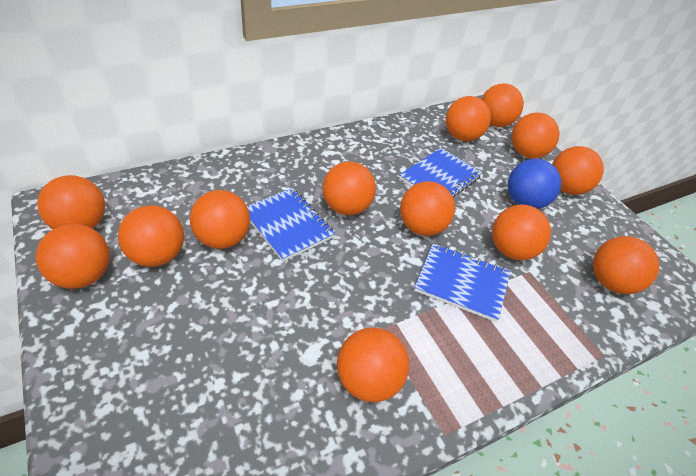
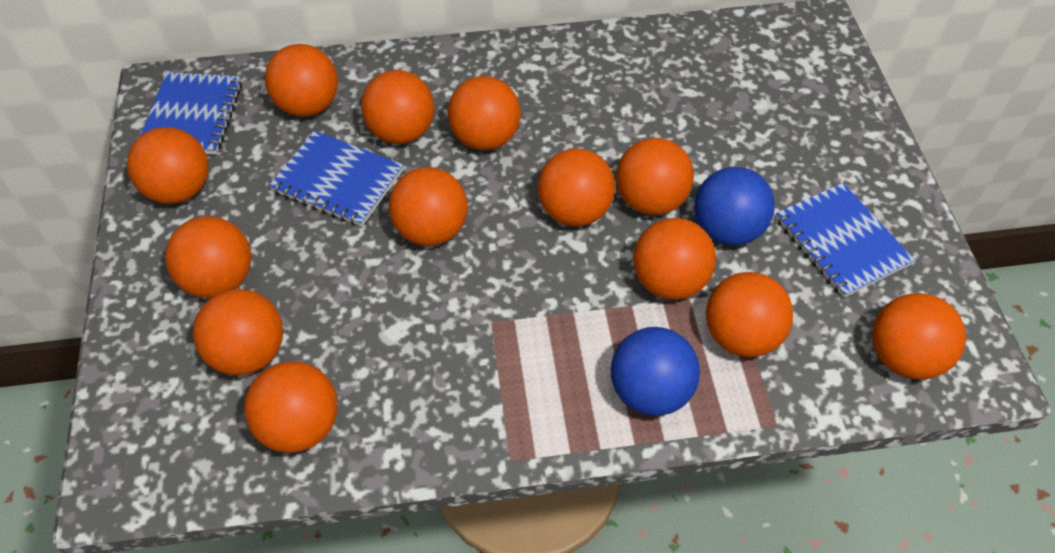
blue ball: 1 -> 2

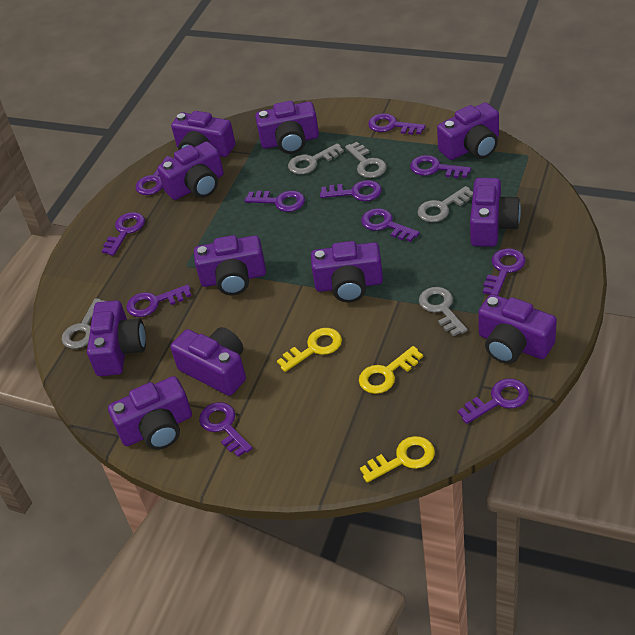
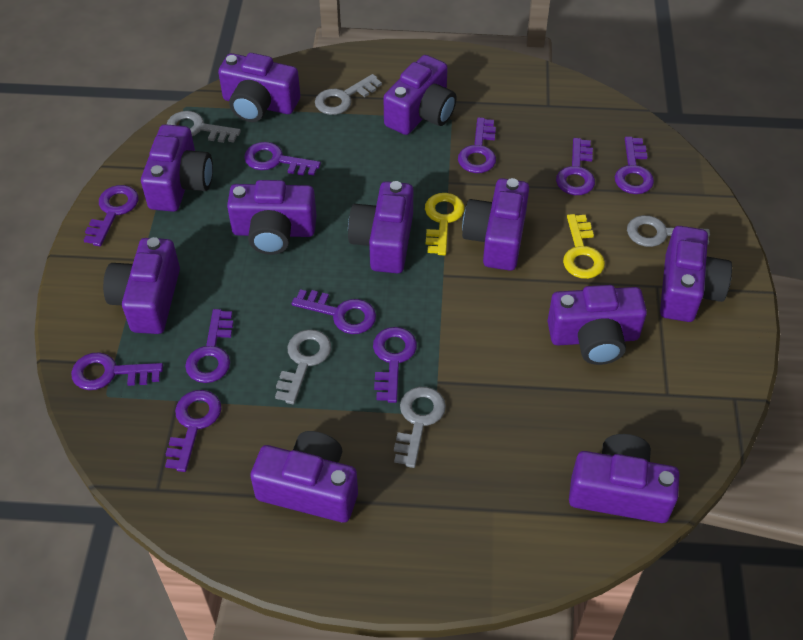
purple key: 11 -> 10
yellow key: 3 -> 2

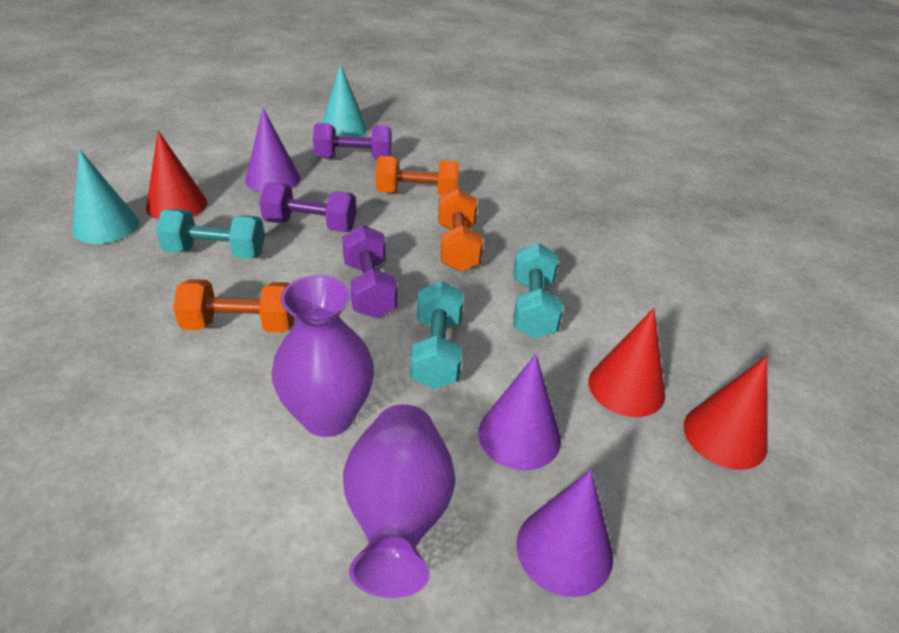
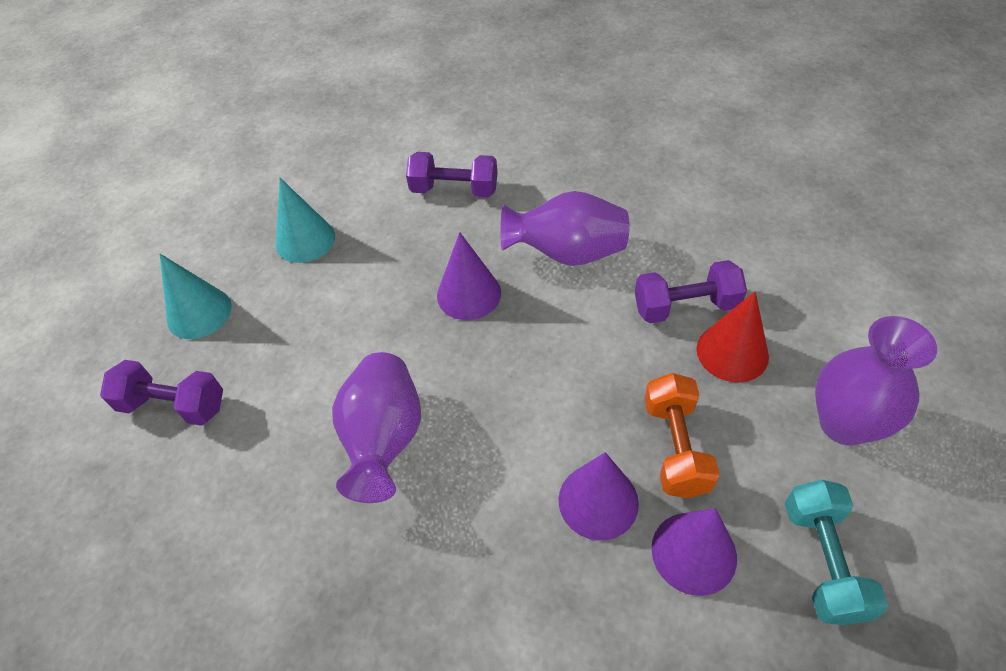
orange dumbbell: 3 -> 1
purple vase: 2 -> 3
red cone: 3 -> 1
turquoise dumbbell: 3 -> 1

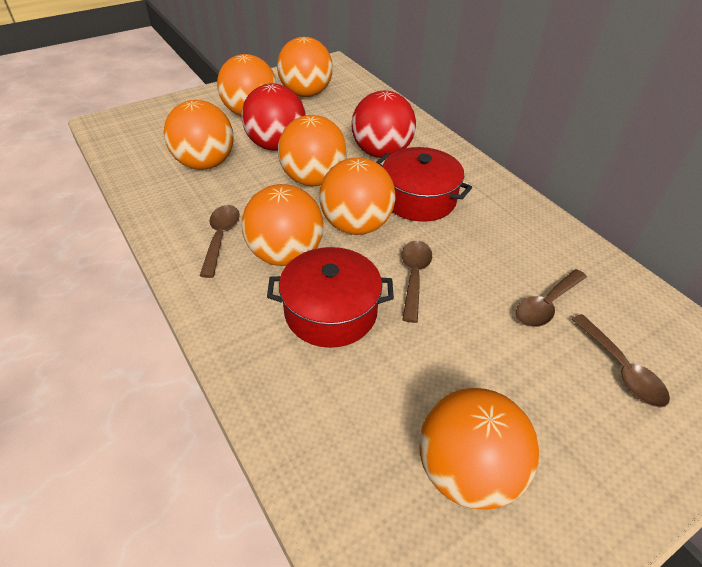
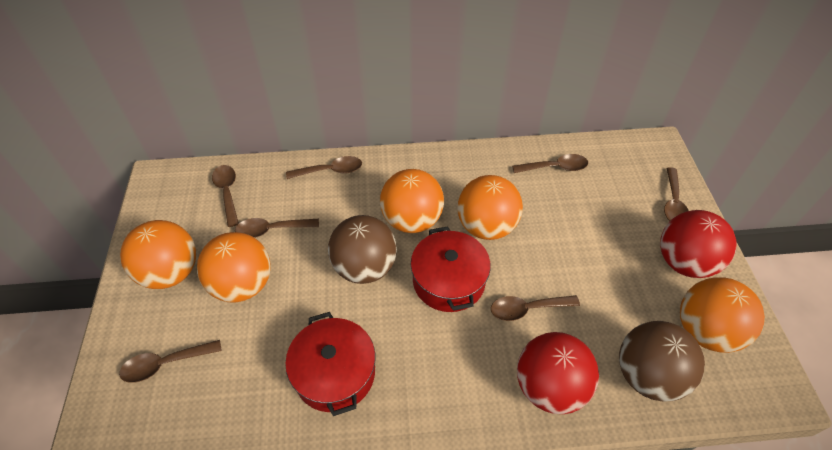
brown ball: 0 -> 2
brown spoon: 4 -> 7
orange ball: 7 -> 5

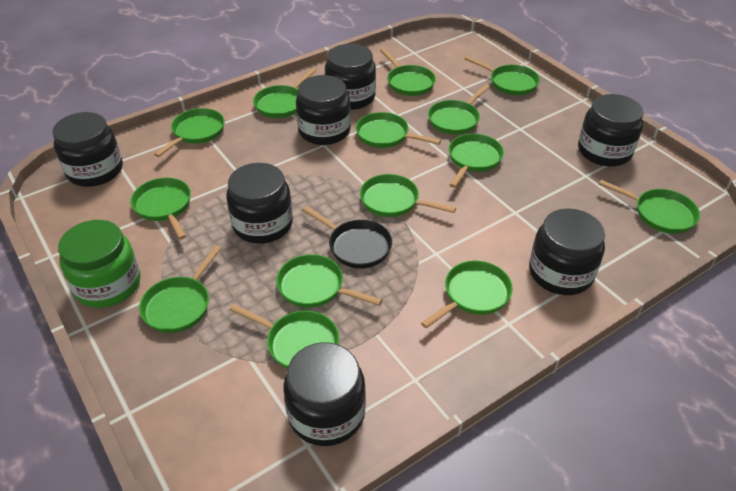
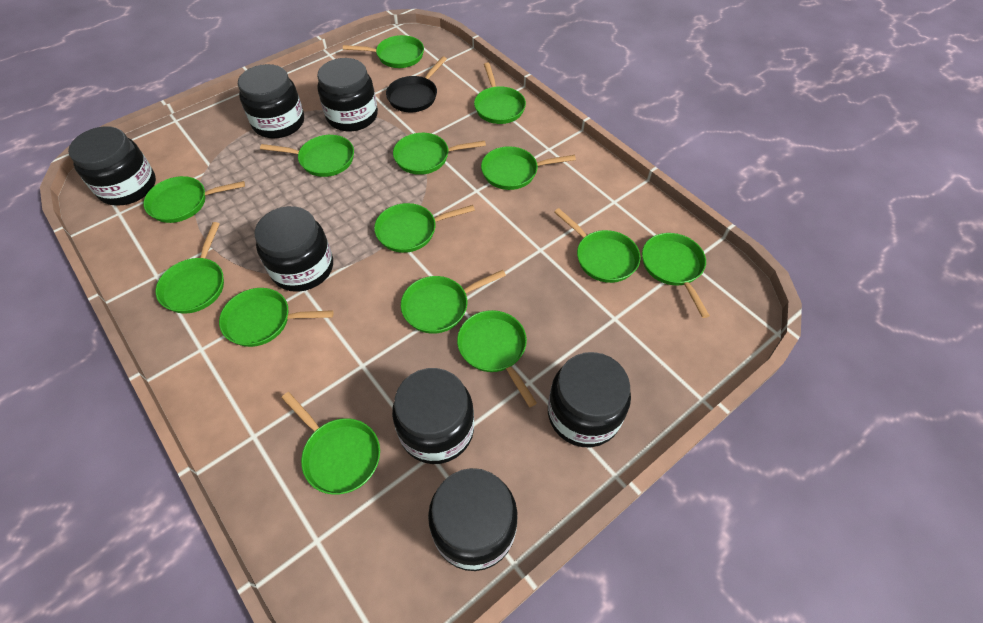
green jar: 1 -> 0

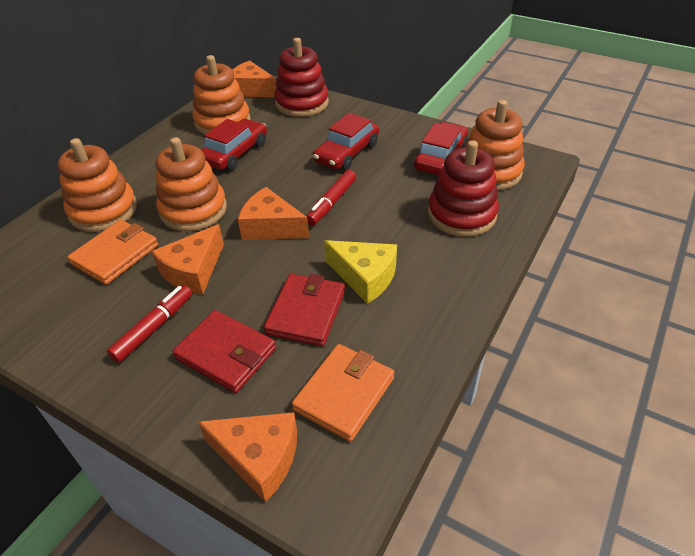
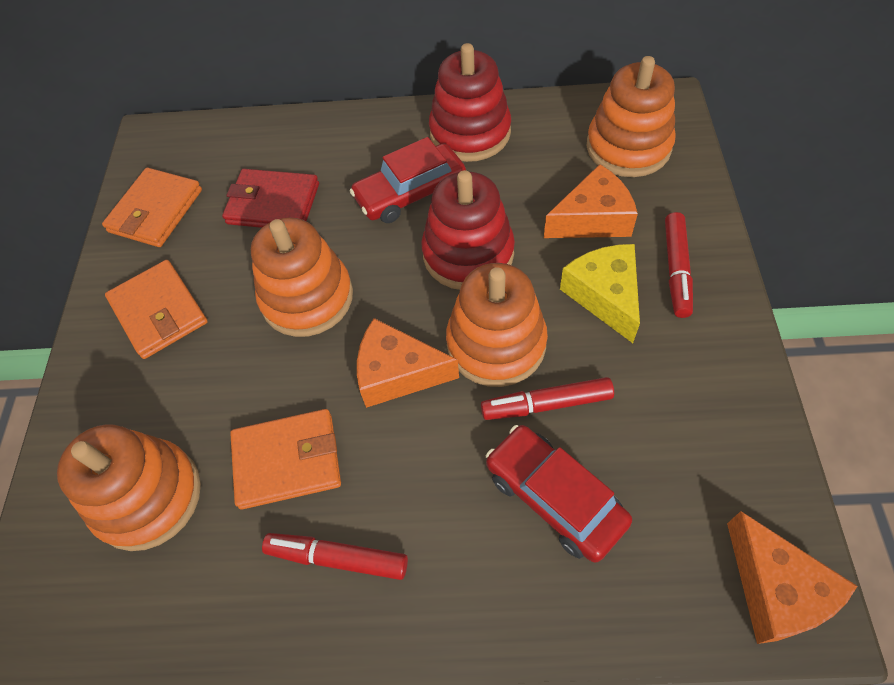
orange cheese: 4 -> 3
orange wallet: 2 -> 3
red car: 3 -> 2
red marker: 2 -> 3
red wallet: 2 -> 1

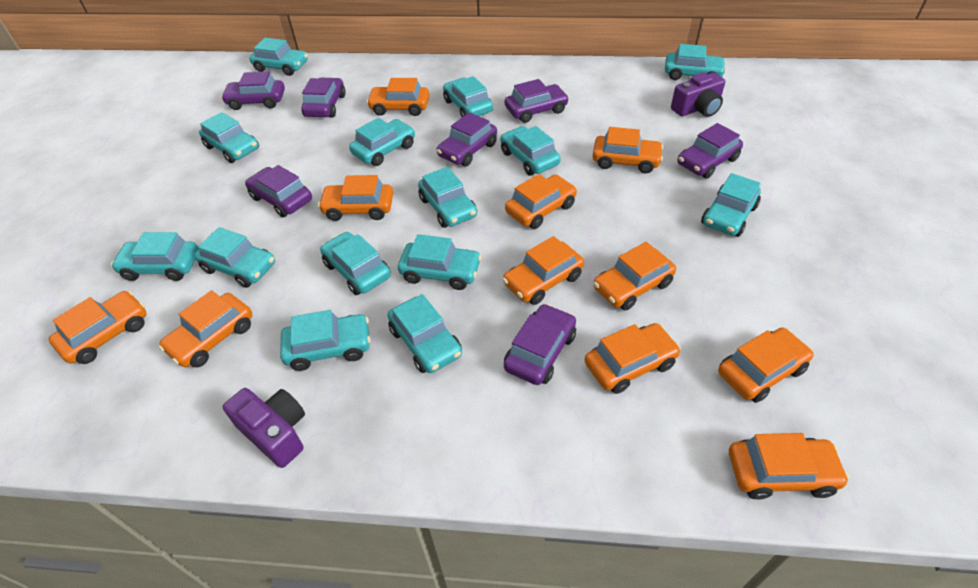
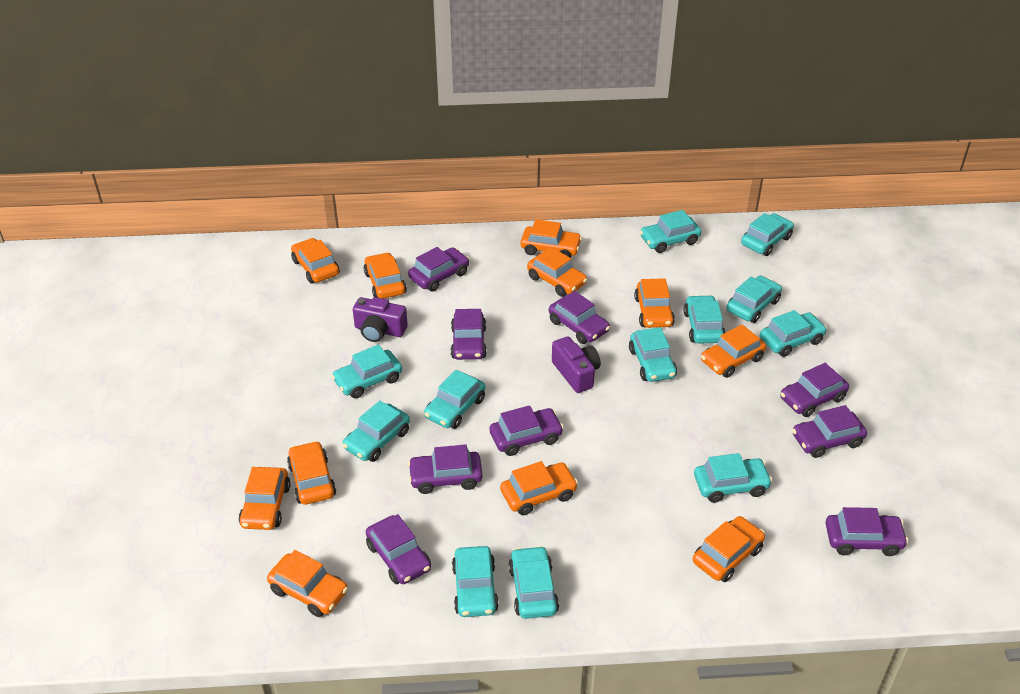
purple car: 7 -> 9
turquoise car: 14 -> 12

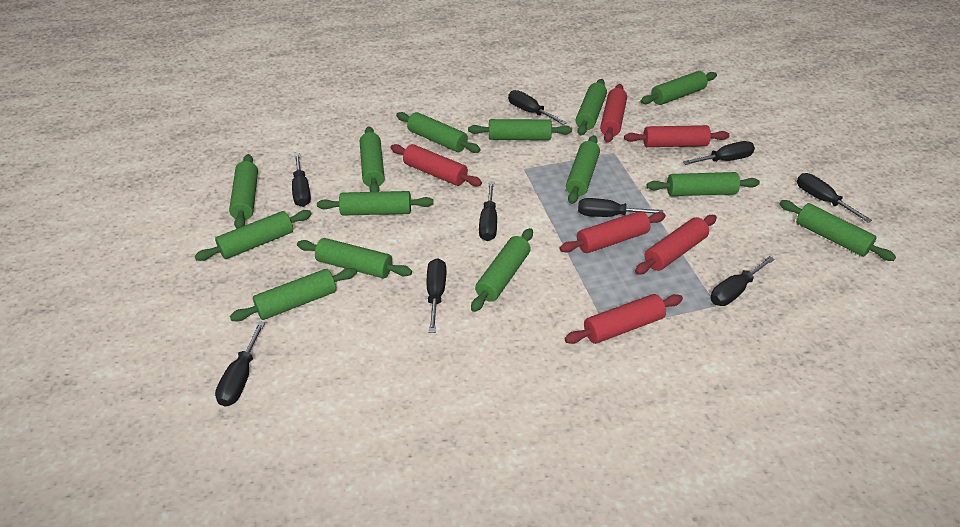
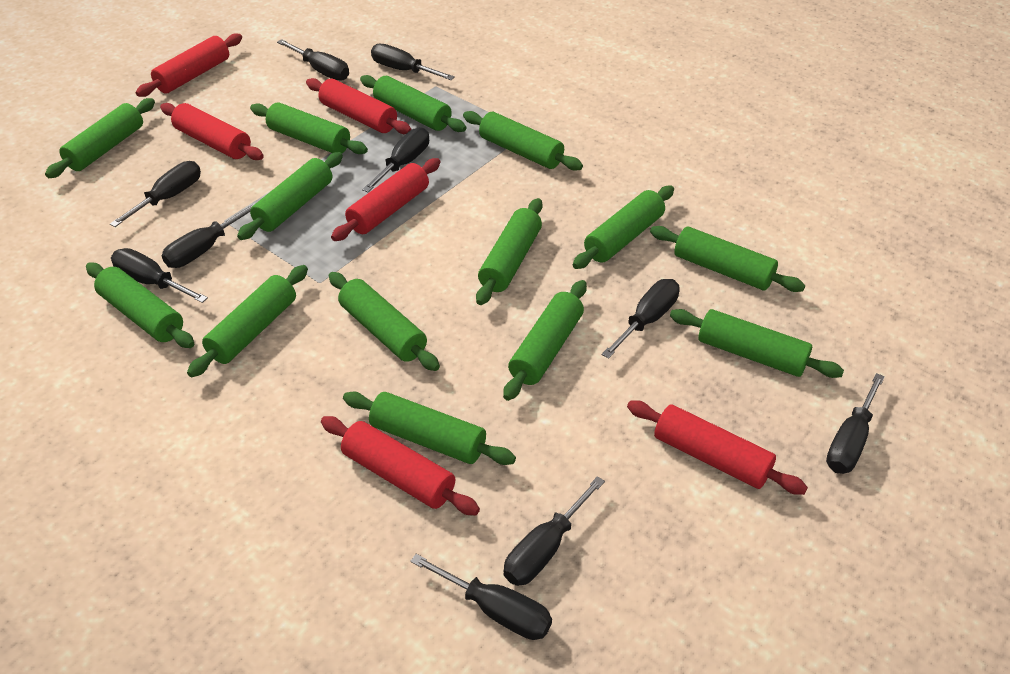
black screwdriver: 9 -> 10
------------------------------
**Job item**
Go line by line through the data and copy any that contain "ball".

**Exercise response**
blue ball: 1 -> 2
brown ball: 0 -> 2
orange ball: 7 -> 5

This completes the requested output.